> Task details: Below are the records. State how many of their lines hold the word "none", and add nothing else.

> Data:
........
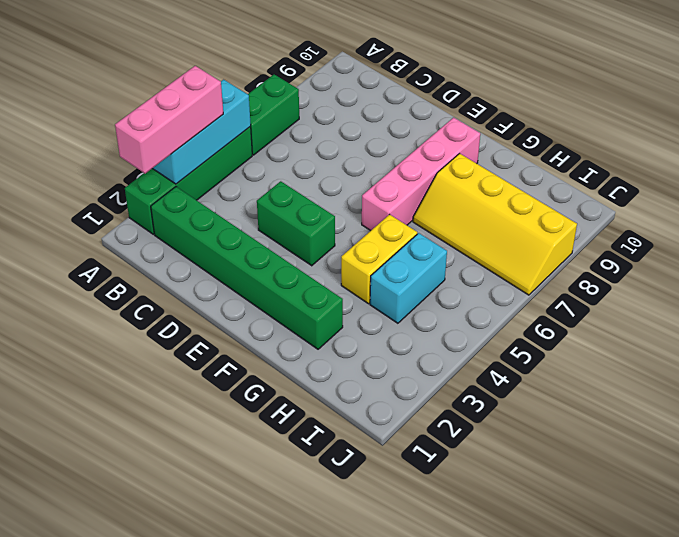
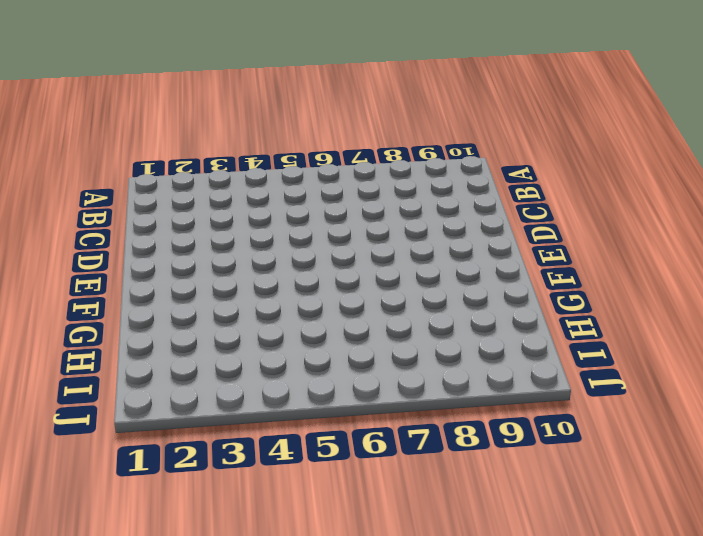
none -> green brick A2:A5 level 1
none -> green brick A6:A7 level 1

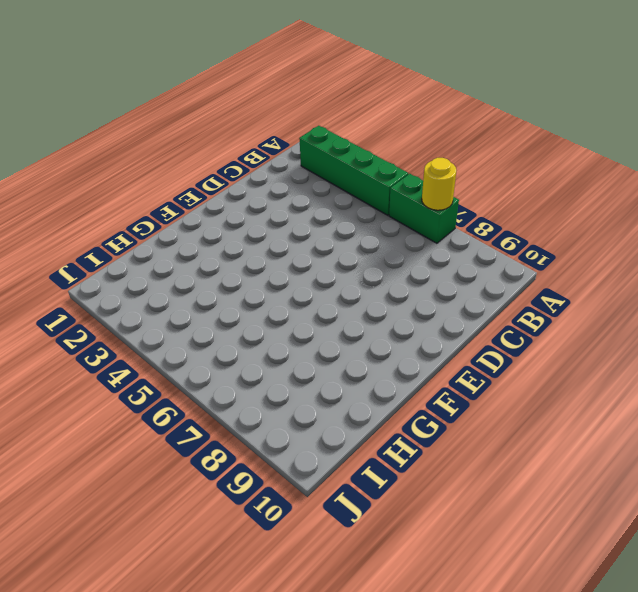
yellow round brick A7 level 2 -> none
none -> green brick B2:G2 level 1
none -> green brick D4:E4 level 1

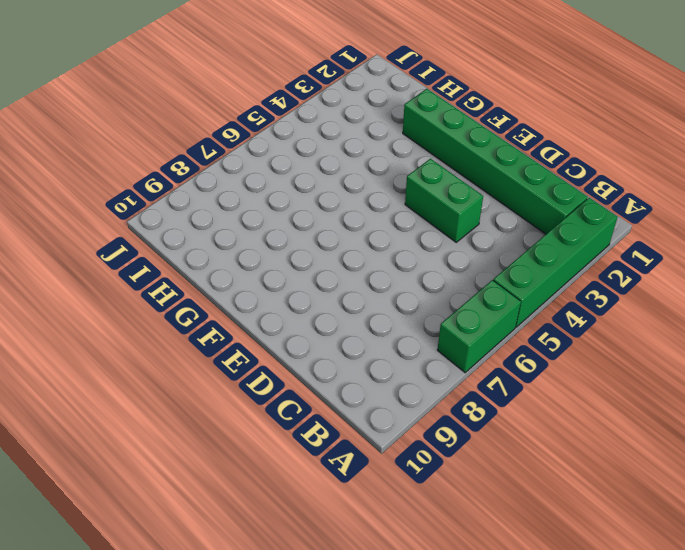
none -> pink brick F6:F9 level 1
none -> yellow brick G4:G5 level 1

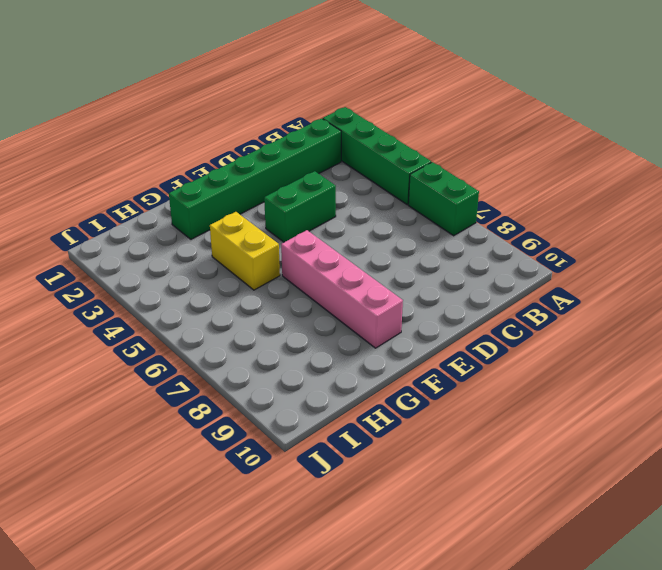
none -> yellow slope G7:J8 level 1 top 8
none -> cyan brick H4:H5 level 1

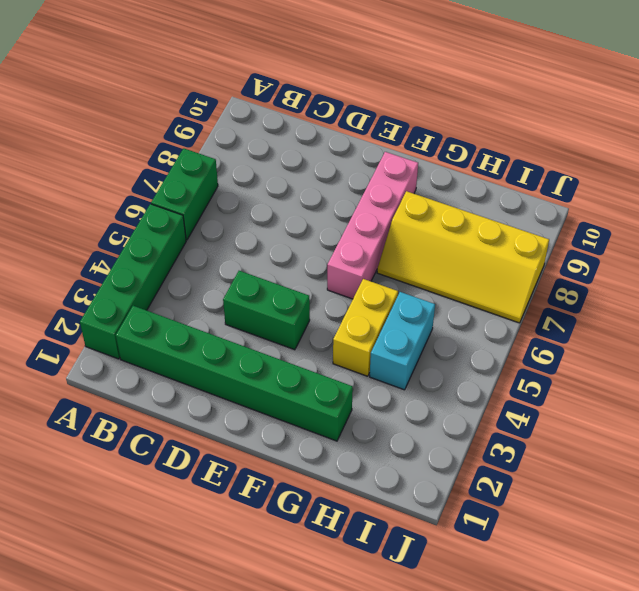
none -> cyan brick A3:A5 level 2
none -> pink brick A2:A4 level 3

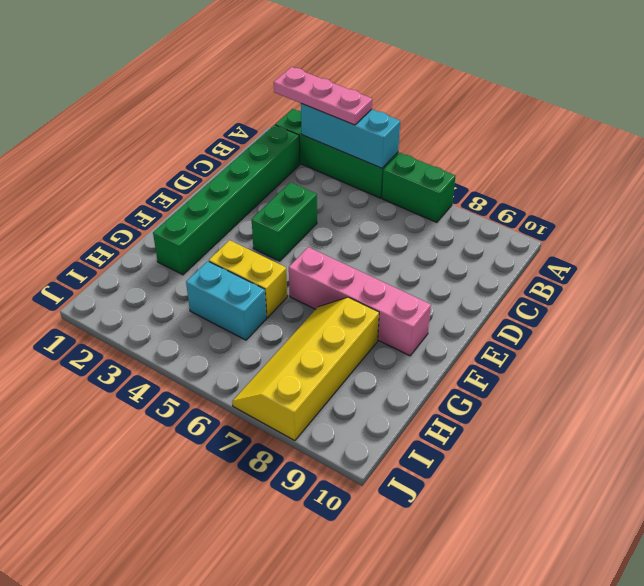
pink plate A2:A4 level 3 -> pink brick A2:A4 level 3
........
> Output of the exercise: 11